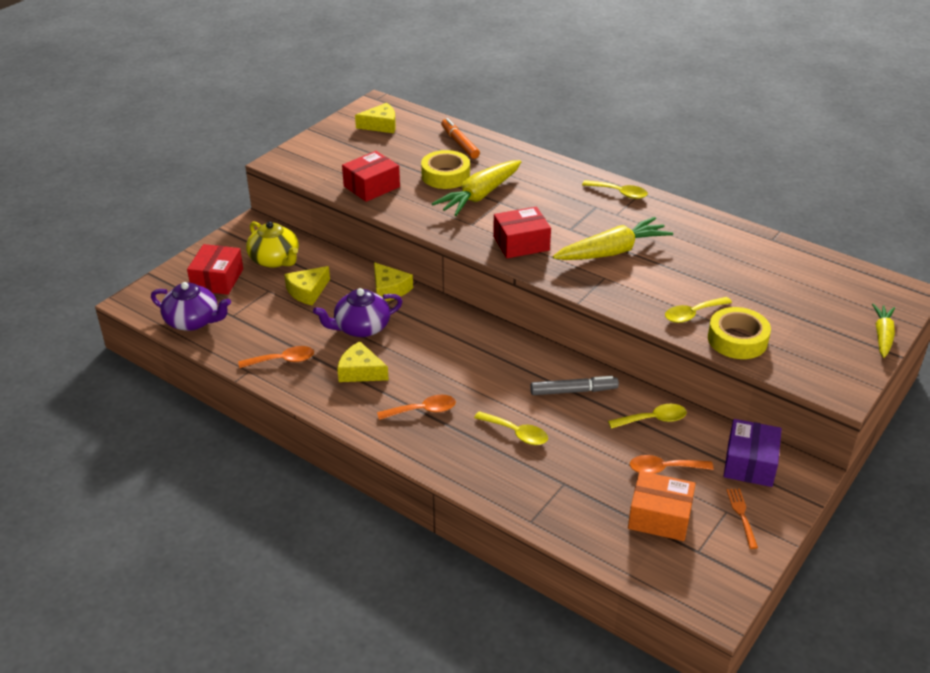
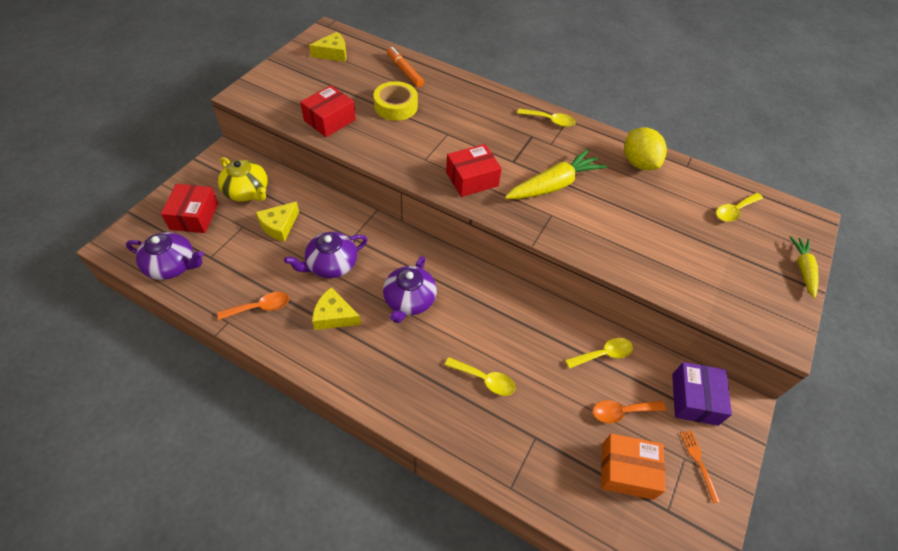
camera: 10 degrees left, 15 degrees up
(389, 289) = (353, 220): yellow cheese -> none
(423, 410) = (396, 358): orange spoon -> none
(443, 362) = (409, 300): none -> purple teapot
(479, 196) = (428, 127): yellow carrot -> none
(573, 391) = (529, 326): grey marker -> none
(692, 314) = (636, 254): yellow spoon -> yellow spoon (734, 211)
(715, 235) = (638, 163): none -> yellow lemon
(737, 340) = (680, 281): yellow tape -> none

———

Lines with "spoon" in them are what the answer must contain; copy each from the records above.

__Task result__.
(423, 410) = (396, 358): orange spoon -> none
(692, 314) = (636, 254): yellow spoon -> yellow spoon (734, 211)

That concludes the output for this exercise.